** What the task asks **
Repeat every record below exactly, omitting any pictures.

BEGIN Data to examine

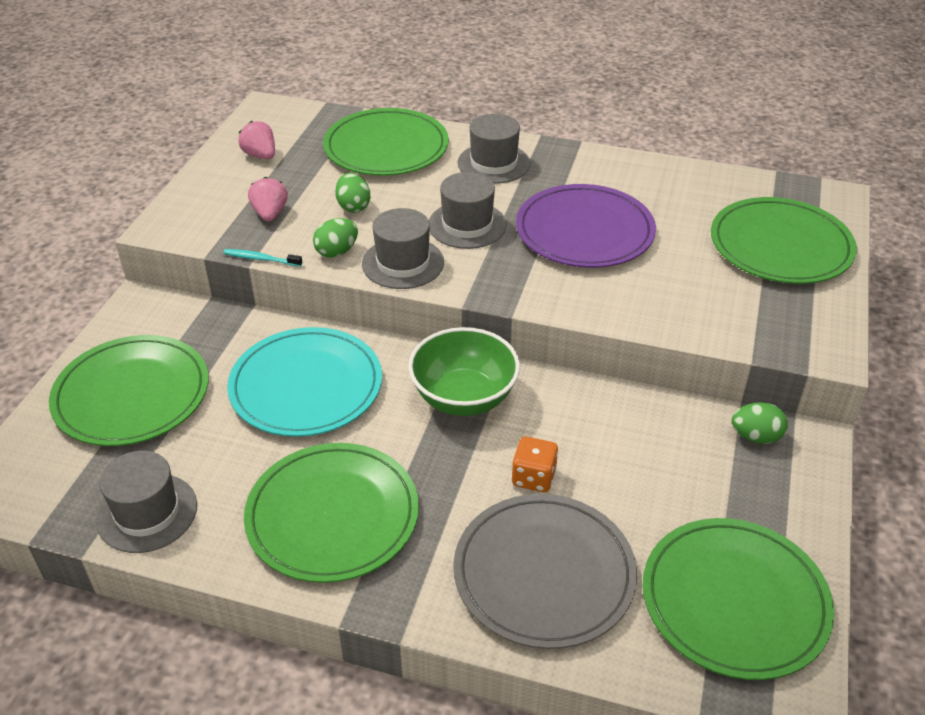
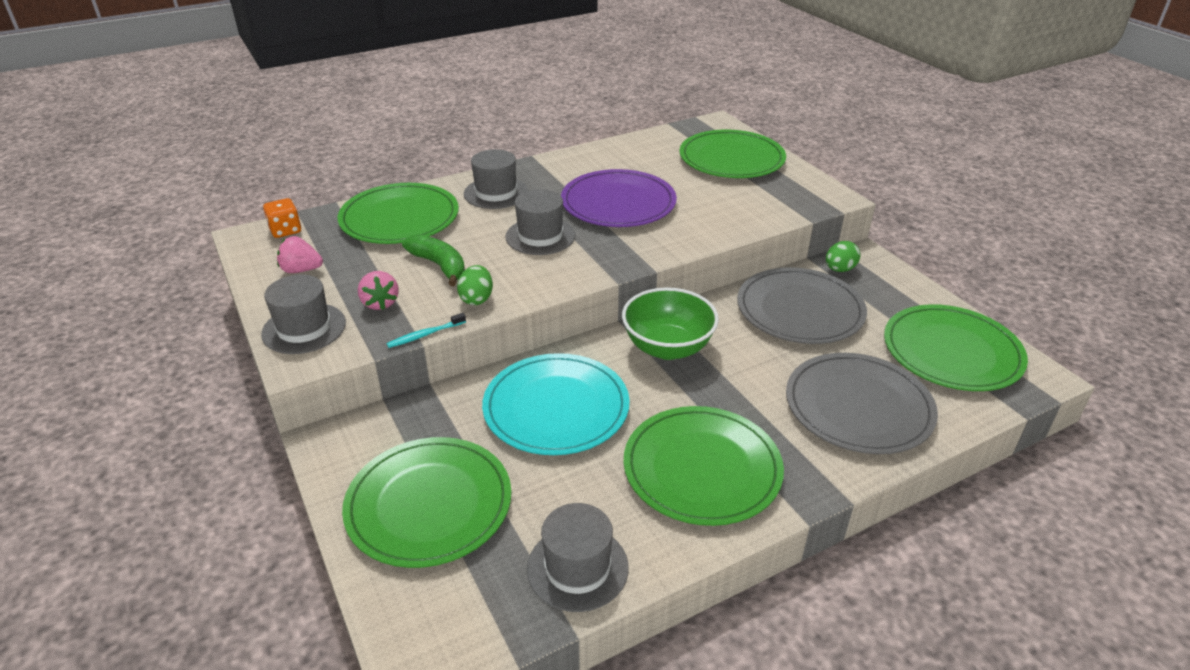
camera: 45 degrees left, 5 degrees down
(270, 214) = (380, 303): pink strawberry -> pink strawberry turned 150 degrees counterclockwise
(353, 206) = (439, 265): green egg -> green banana
(403, 263) = (536, 280): grey hat -> grey hat (304, 328)
(533, 477) = (774, 363): orange dice -> orange dice (285, 230)
(642, 447) = (800, 310): none -> grey plate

END Data to examine

** Task result **
camera: 45 degrees left, 5 degrees down
(270, 214) = (380, 303): pink strawberry -> pink strawberry turned 150 degrees counterclockwise
(353, 206) = (439, 265): green egg -> green banana
(403, 263) = (536, 280): grey hat -> grey hat (304, 328)
(533, 477) = (774, 363): orange dice -> orange dice (285, 230)
(642, 447) = (800, 310): none -> grey plate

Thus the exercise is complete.